_INFORMATION_
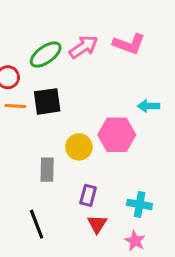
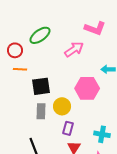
pink arrow: (83, 47) -> (74, 49), moved
black square: (47, 101) -> (41, 86), moved
yellow circle: (79, 147) -> (62, 106), moved

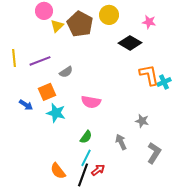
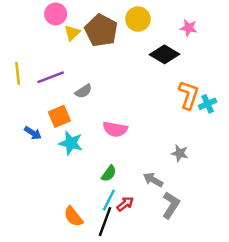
orange L-shape: (149, 75) -> (189, 95), turned 30
gray arrow: (121, 142) -> (153, 180), turned -35
gray L-shape: (154, 153) -> (171, 205), moved
red arrow: (98, 170) -> (125, 204), moved

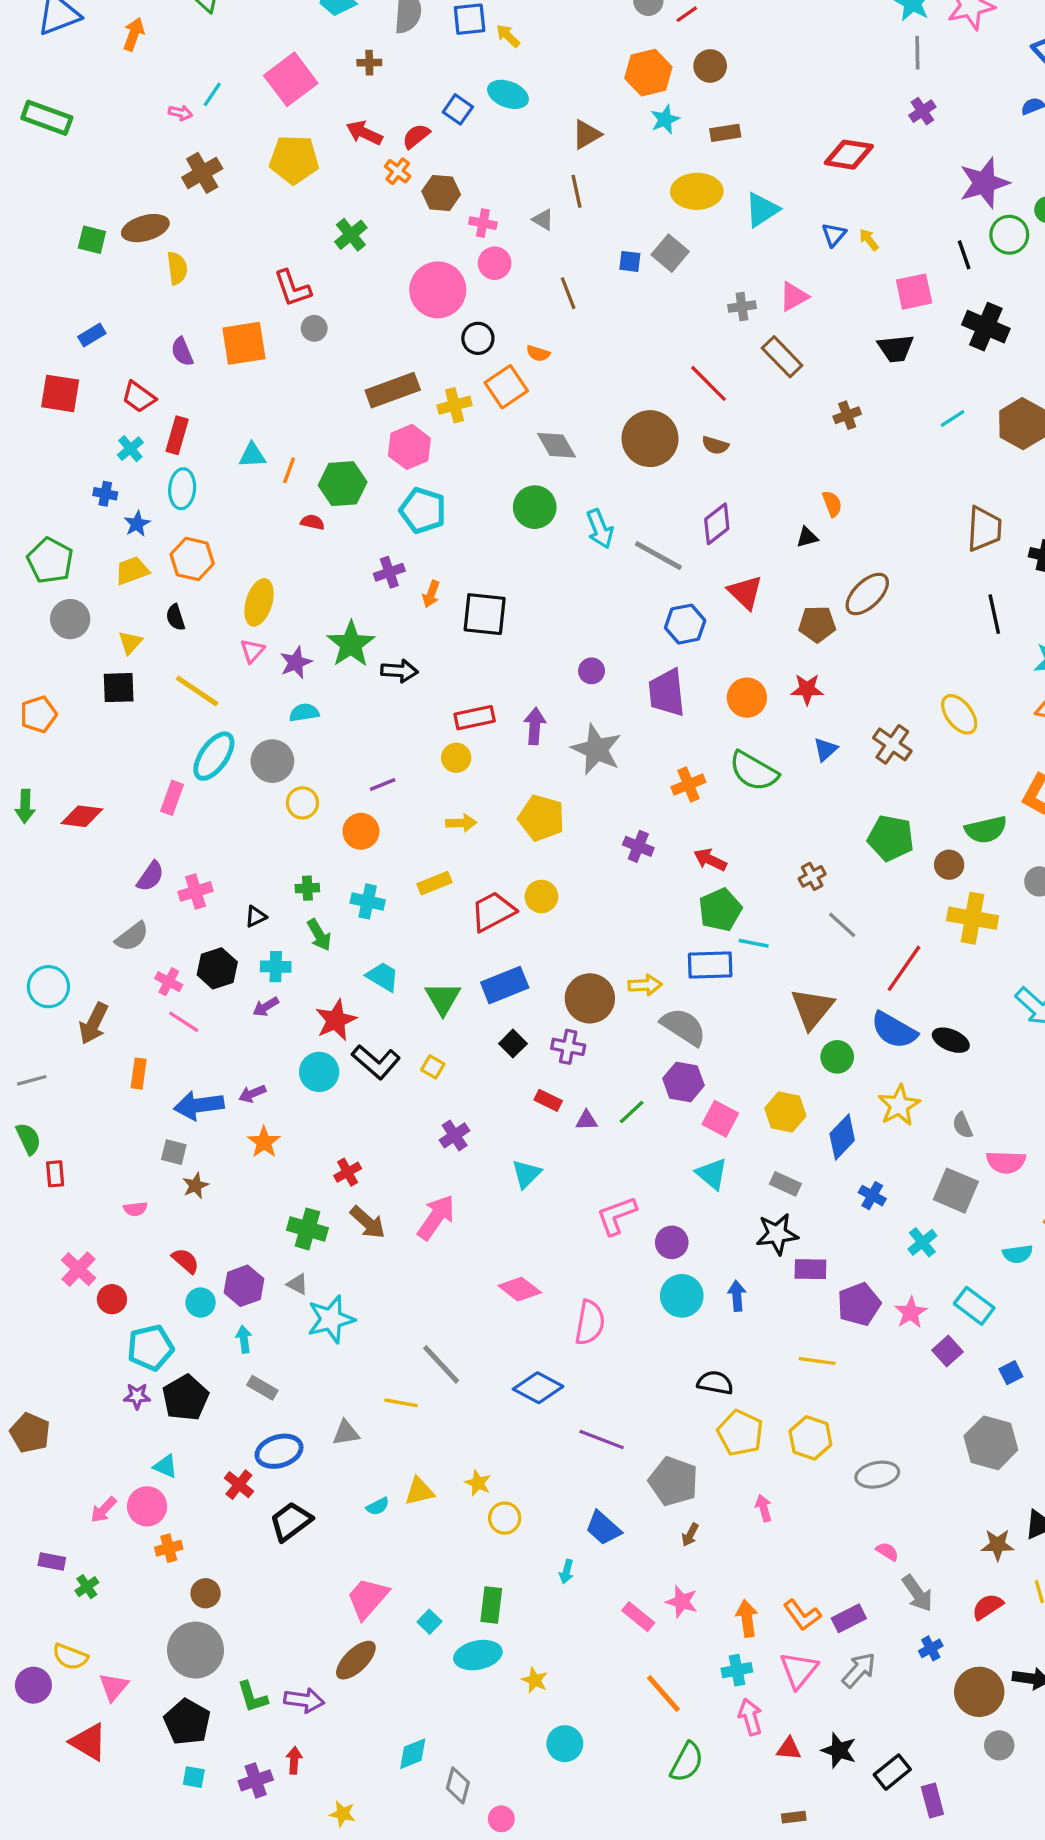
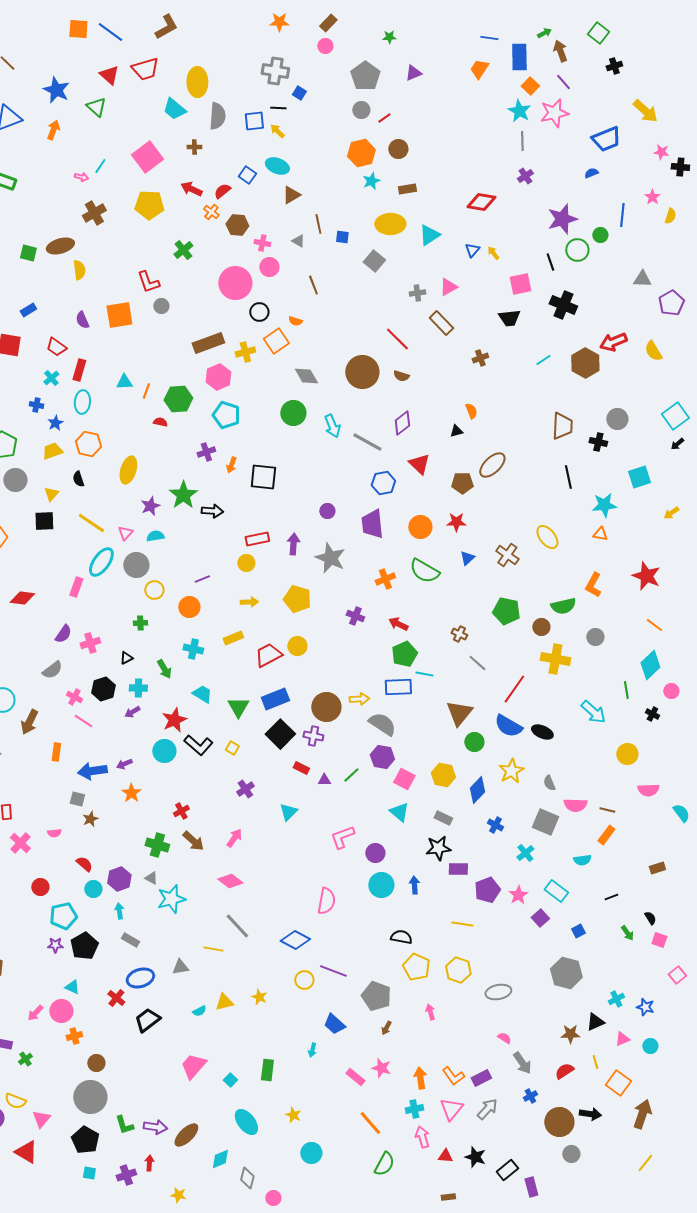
brown triangle: (587, 134) -> (291, 195), moved
blue square: (630, 261) -> (342, 237), moved
pink triangle: (252, 651) -> (125, 533), moved
brown cross: (812, 876) -> (459, 634), turned -35
green cross: (307, 888) -> (140, 623), moved
black square: (513, 1044) -> (280, 734), size x1.8
pink arrow: (436, 1217) -> (234, 838), size x0.7
pink cross: (79, 1269) -> (20, 843), moved
pink diamond: (520, 1289) -> (230, 881), moved
yellow circle: (505, 1518) -> (304, 980), moved
cyan ellipse: (478, 1655) -> (246, 1122), moved, turned 64
brown ellipse: (356, 1660) -> (186, 1135), moved

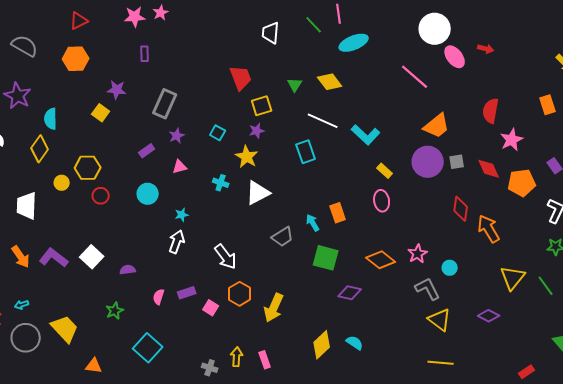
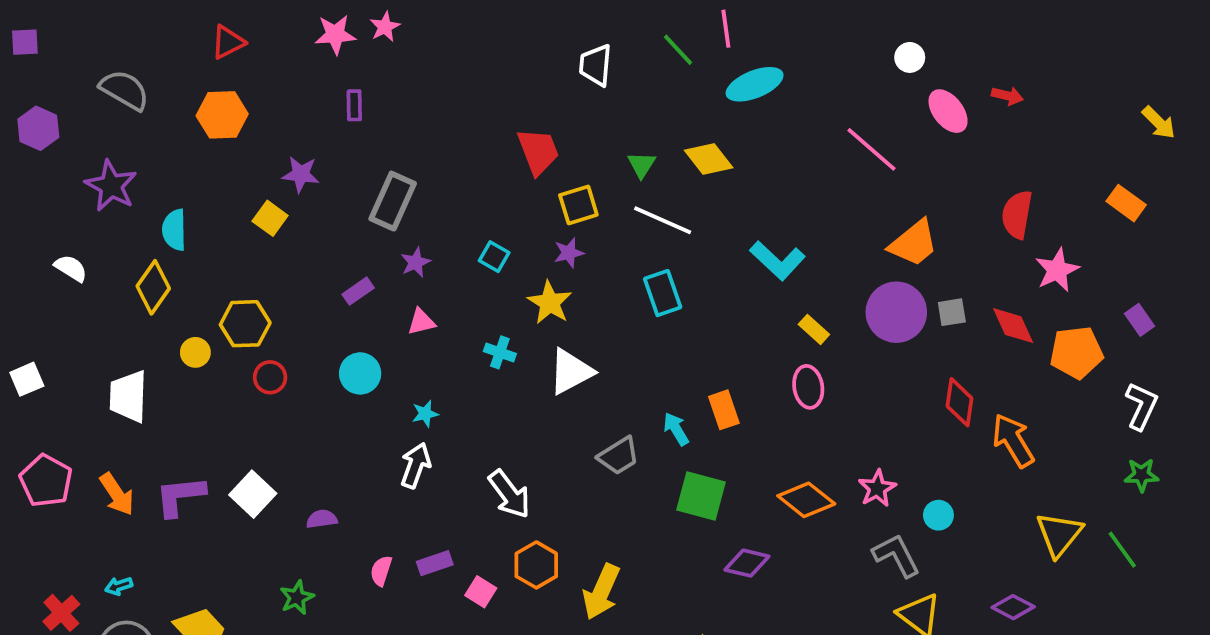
white circle: (435, 29) -> (910, 57), size x0.5
orange rectangle: (548, 105) -> (1126, 203), turned -36
white line: (323, 121) -> (663, 220), moved
purple L-shape: (54, 258) -> (180, 496), turned -44

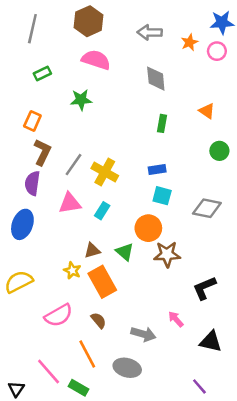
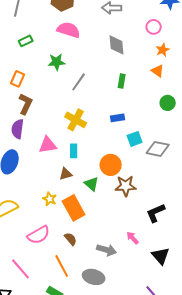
orange star: (189, 42) -> (163, 50), moved
pink circle: (217, 51) -> (154, 27), moved
gray line: (74, 165) -> (79, 82), moved
cyan square: (162, 196) -> (135, 139), moved, turned -35
cyan rectangle: (102, 211) -> (74, 151), turned -32
brown triangle: (92, 251) -> (66, 174), moved
black triangle: (211, 342) -> (161, 256), turned 36
pink line: (49, 371) -> (21, 269), moved

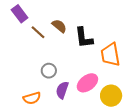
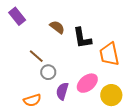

_TASK_
What you return must match, character for character, the lines above from the one with "white line: (323, 121) -> (663, 220), moved" through the one with "brown triangle: (92, 251) -> (66, 174), moved", minus any pictures.

_REPLY TO THE EXERCISE_
white line: (323, 121) -> (663, 220), moved
purple L-shape: (54, 258) -> (180, 496), turned -44

orange star: (189, 42) -> (163, 50), moved
pink circle: (217, 51) -> (154, 27), moved
gray line: (74, 165) -> (79, 82), moved
cyan square: (162, 196) -> (135, 139), moved, turned -35
cyan rectangle: (102, 211) -> (74, 151), turned -32
brown triangle: (92, 251) -> (66, 174), moved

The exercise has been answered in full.